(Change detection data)
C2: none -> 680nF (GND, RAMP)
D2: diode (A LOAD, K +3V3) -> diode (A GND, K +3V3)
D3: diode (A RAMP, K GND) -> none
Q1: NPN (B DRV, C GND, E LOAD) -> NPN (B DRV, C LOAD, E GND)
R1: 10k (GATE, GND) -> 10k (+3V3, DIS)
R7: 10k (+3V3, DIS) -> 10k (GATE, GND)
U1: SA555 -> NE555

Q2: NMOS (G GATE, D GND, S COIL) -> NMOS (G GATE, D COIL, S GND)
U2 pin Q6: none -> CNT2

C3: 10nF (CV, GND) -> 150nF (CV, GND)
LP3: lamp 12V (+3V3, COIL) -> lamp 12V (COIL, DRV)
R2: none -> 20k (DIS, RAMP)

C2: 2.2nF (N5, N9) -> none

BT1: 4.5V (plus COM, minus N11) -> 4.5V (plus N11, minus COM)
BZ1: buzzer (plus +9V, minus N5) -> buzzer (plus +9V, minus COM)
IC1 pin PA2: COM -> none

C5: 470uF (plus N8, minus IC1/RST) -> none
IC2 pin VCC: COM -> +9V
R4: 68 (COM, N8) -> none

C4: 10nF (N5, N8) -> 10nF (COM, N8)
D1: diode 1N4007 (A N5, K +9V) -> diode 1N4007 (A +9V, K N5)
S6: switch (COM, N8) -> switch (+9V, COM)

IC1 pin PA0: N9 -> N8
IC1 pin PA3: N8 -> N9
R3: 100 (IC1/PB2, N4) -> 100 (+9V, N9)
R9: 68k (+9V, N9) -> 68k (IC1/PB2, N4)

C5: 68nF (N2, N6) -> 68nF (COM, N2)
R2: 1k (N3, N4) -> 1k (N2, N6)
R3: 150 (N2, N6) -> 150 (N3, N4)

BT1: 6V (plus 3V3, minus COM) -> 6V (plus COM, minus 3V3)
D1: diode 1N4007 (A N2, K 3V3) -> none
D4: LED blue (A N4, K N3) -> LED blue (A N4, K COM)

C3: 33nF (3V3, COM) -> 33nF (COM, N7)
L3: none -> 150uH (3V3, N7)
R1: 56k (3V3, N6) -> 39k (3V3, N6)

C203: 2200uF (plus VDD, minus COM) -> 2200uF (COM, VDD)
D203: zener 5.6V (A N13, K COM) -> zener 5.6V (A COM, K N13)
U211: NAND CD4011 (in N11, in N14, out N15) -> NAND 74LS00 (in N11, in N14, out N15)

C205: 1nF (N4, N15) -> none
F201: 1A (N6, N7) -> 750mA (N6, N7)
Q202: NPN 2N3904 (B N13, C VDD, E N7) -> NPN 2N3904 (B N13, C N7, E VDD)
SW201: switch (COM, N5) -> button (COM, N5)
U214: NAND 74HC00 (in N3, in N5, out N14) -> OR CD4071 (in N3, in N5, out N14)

Task details:
Once you find the line containing "U2 pin Q6: none -> CNT2", copy it and every line after it through the end of the records, exactly and nothing else.

Exercise answer:
U2 pin Q6: none -> CNT2

C3: 10nF (CV, GND) -> 150nF (CV, GND)
LP3: lamp 12V (+3V3, COIL) -> lamp 12V (COIL, DRV)
R2: none -> 20k (DIS, RAMP)

C2: 2.2nF (N5, N9) -> none

BT1: 4.5V (plus COM, minus N11) -> 4.5V (plus N11, minus COM)
BZ1: buzzer (plus +9V, minus N5) -> buzzer (plus +9V, minus COM)
IC1 pin PA2: COM -> none

C5: 470uF (plus N8, minus IC1/RST) -> none
IC2 pin VCC: COM -> +9V
R4: 68 (COM, N8) -> none

C4: 10nF (N5, N8) -> 10nF (COM, N8)
D1: diode 1N4007 (A N5, K +9V) -> diode 1N4007 (A +9V, K N5)
S6: switch (COM, N8) -> switch (+9V, COM)

IC1 pin PA0: N9 -> N8
IC1 pin PA3: N8 -> N9
R3: 100 (IC1/PB2, N4) -> 100 (+9V, N9)
R9: 68k (+9V, N9) -> 68k (IC1/PB2, N4)

C5: 68nF (N2, N6) -> 68nF (COM, N2)
R2: 1k (N3, N4) -> 1k (N2, N6)
R3: 150 (N2, N6) -> 150 (N3, N4)

BT1: 6V (plus 3V3, minus COM) -> 6V (plus COM, minus 3V3)
D1: diode 1N4007 (A N2, K 3V3) -> none
D4: LED blue (A N4, K N3) -> LED blue (A N4, K COM)

C3: 33nF (3V3, COM) -> 33nF (COM, N7)
L3: none -> 150uH (3V3, N7)
R1: 56k (3V3, N6) -> 39k (3V3, N6)

C203: 2200uF (plus VDD, minus COM) -> 2200uF (COM, VDD)
D203: zener 5.6V (A N13, K COM) -> zener 5.6V (A COM, K N13)
U211: NAND CD4011 (in N11, in N14, out N15) -> NAND 74LS00 (in N11, in N14, out N15)

C205: 1nF (N4, N15) -> none
F201: 1A (N6, N7) -> 750mA (N6, N7)
Q202: NPN 2N3904 (B N13, C VDD, E N7) -> NPN 2N3904 (B N13, C N7, E VDD)
SW201: switch (COM, N5) -> button (COM, N5)
U214: NAND 74HC00 (in N3, in N5, out N14) -> OR CD4071 (in N3, in N5, out N14)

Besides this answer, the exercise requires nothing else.